**WHAT IS EXPECTED**. Produce a verbatim transcription of the entries, with all pictures omitted.

**TASK INPUT**.
──────────────────────────────

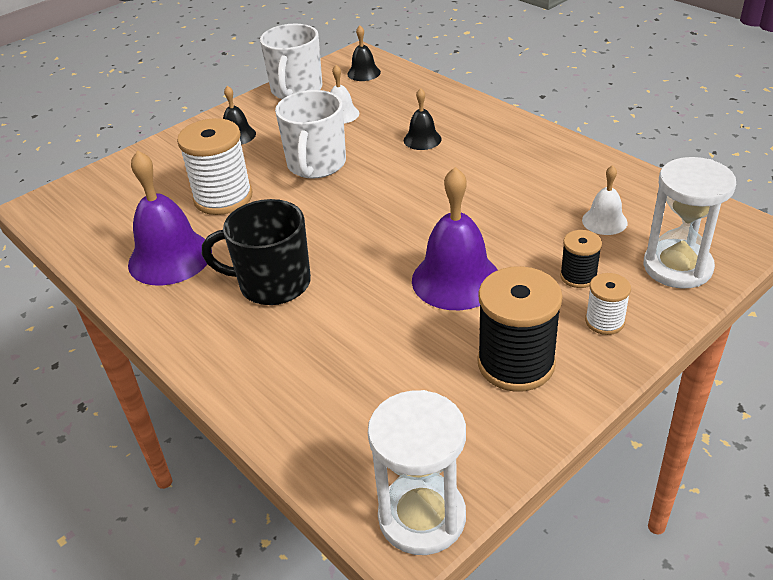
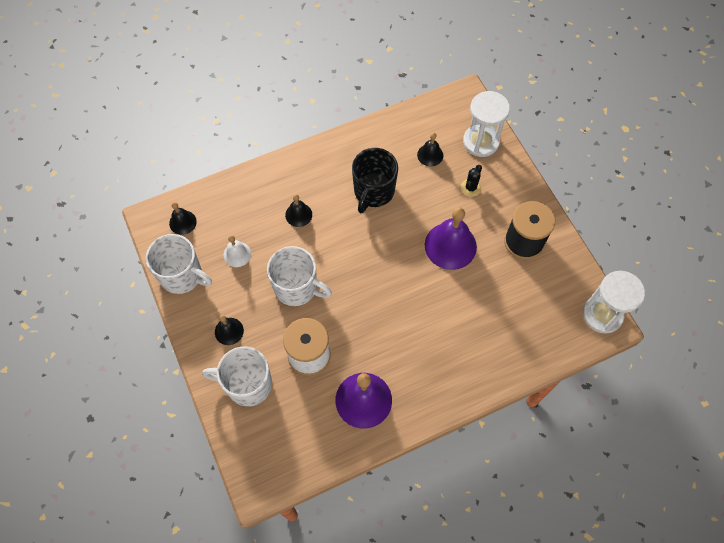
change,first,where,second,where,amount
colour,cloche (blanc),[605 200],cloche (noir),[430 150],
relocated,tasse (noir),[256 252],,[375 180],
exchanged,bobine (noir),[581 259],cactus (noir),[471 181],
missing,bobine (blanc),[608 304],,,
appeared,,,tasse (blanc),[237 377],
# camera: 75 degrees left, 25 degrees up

──────────────────────────────

**SOLUTION FOR THIS EXERCISE**.
change,first,where,second,where,amount
colour,cloche (blanc),[605 200],cloche (noir),[430 150],
relocated,tasse (noir),[256 252],,[375 180],
exchanged,bobine (noir),[581 259],cactus (noir),[471 181],
missing,bobine (blanc),[608 304],,,
appeared,,,tasse (blanc),[237 377],
# camera: 75 degrees left, 25 degrees up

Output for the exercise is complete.